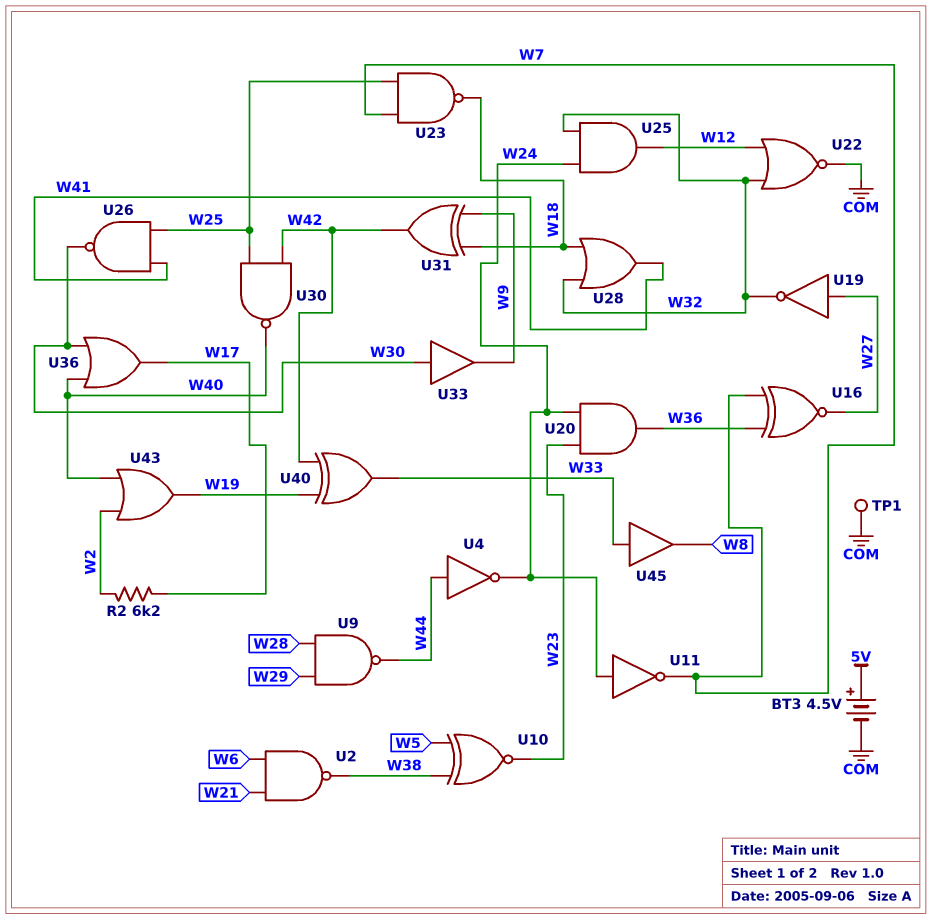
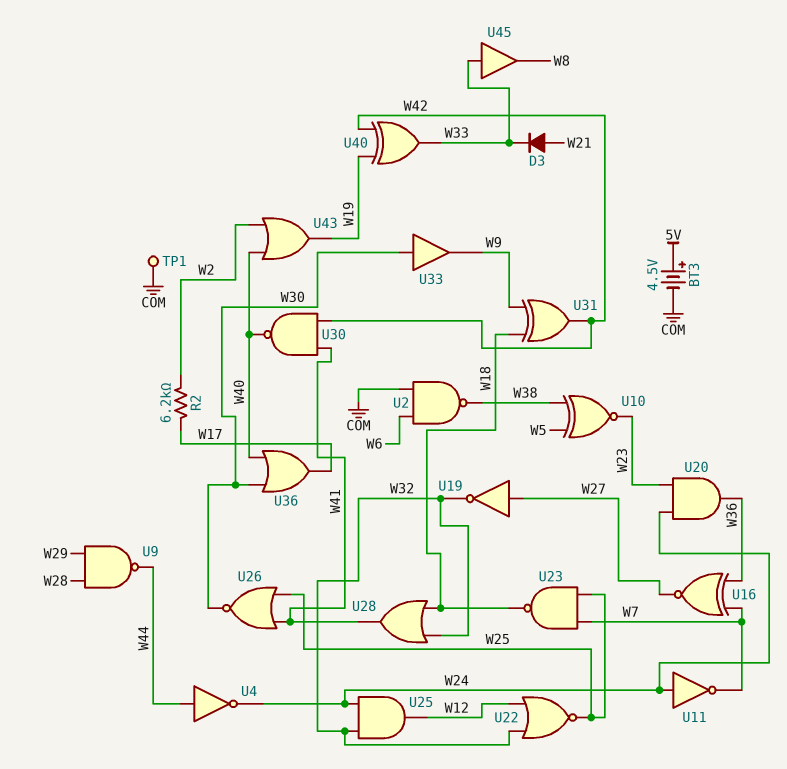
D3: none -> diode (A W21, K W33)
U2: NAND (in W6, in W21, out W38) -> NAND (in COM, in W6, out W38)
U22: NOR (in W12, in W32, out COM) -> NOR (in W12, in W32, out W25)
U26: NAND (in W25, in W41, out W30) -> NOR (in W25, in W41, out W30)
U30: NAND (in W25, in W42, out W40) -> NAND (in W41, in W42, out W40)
...
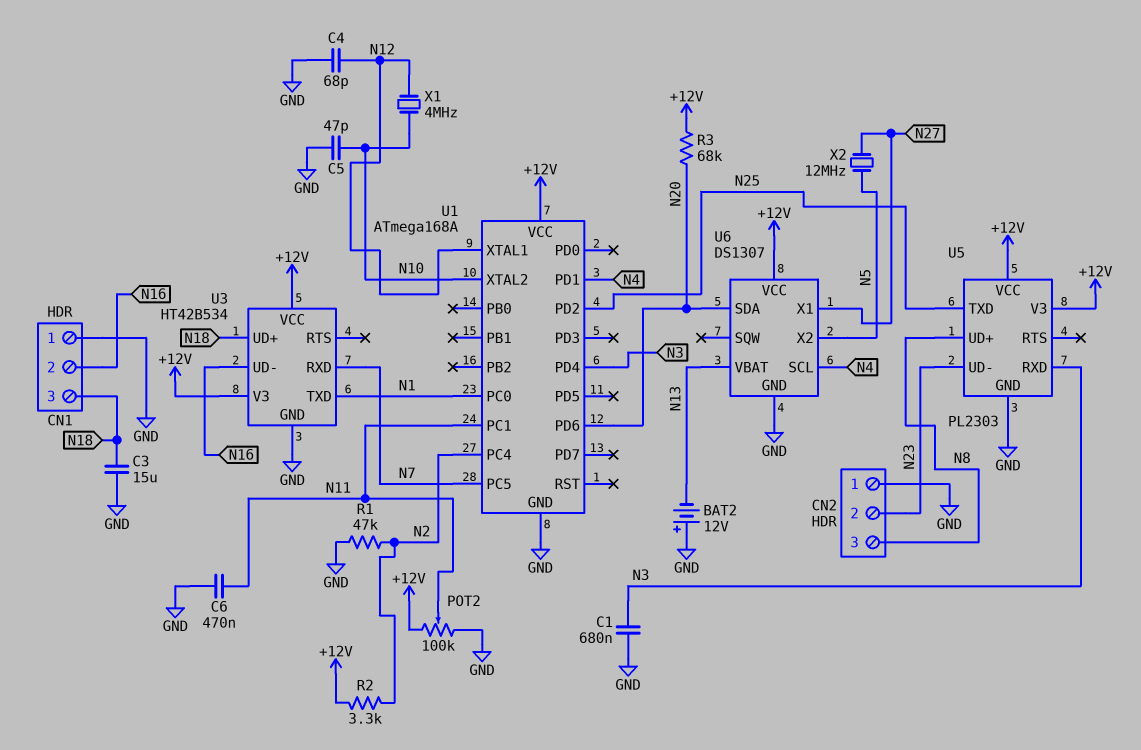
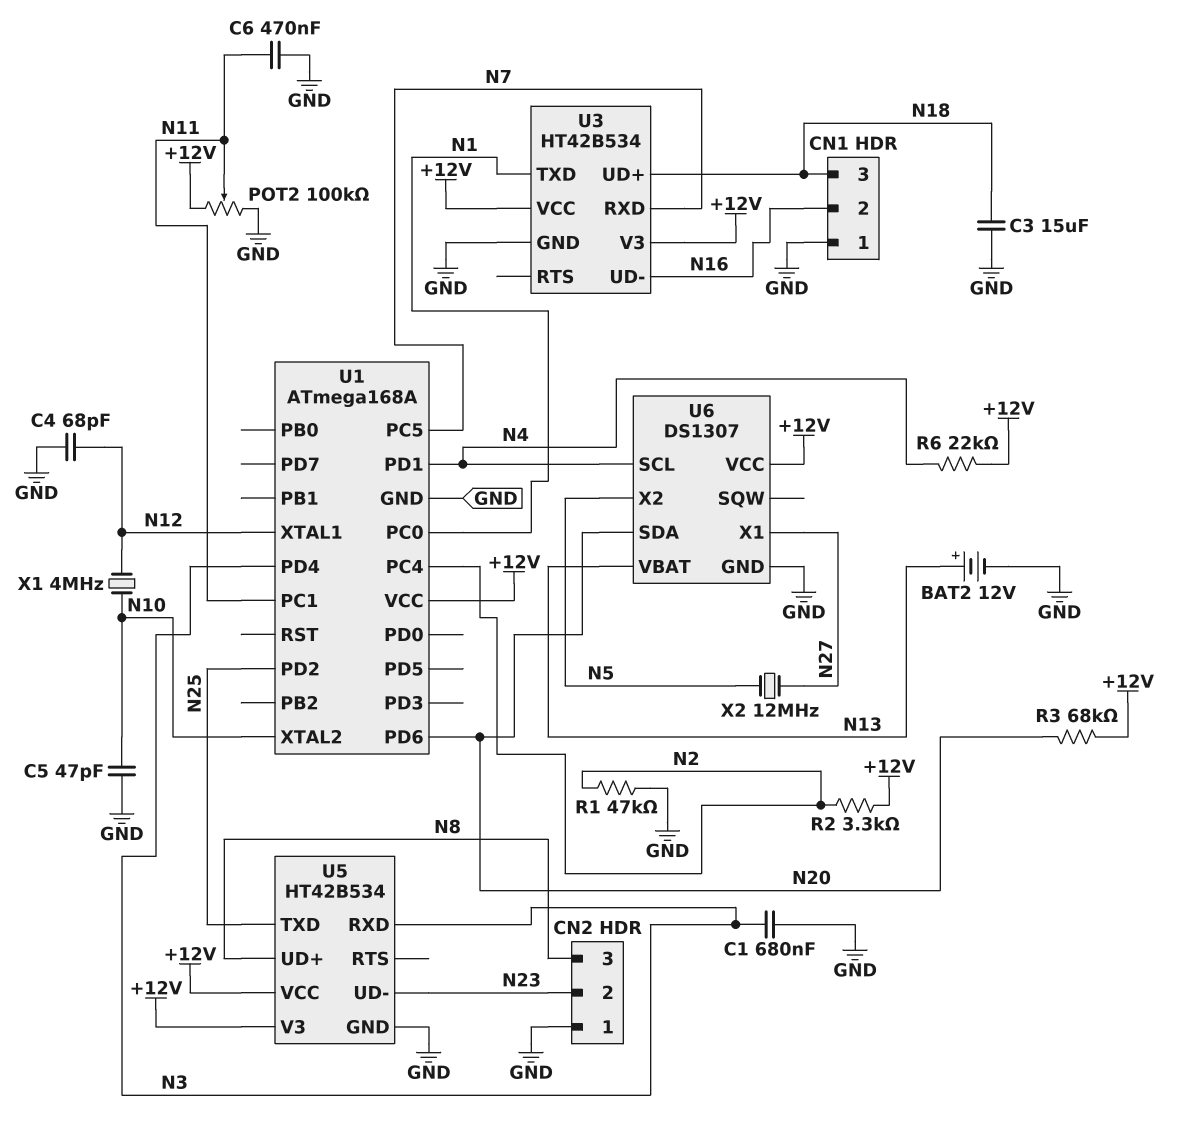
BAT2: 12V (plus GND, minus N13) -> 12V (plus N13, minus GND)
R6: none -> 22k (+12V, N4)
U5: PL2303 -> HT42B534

AIM OF THE EXERCISE - What lines in the listing include the string "NAND"? Copy them out.

EXPECTED OUTPUT -
U2: NAND (in W6, in W21, out W38) -> NAND (in COM, in W6, out W38)
U26: NAND (in W25, in W41, out W30) -> NOR (in W25, in W41, out W30)
U30: NAND (in W25, in W42, out W40) -> NAND (in W41, in W42, out W40)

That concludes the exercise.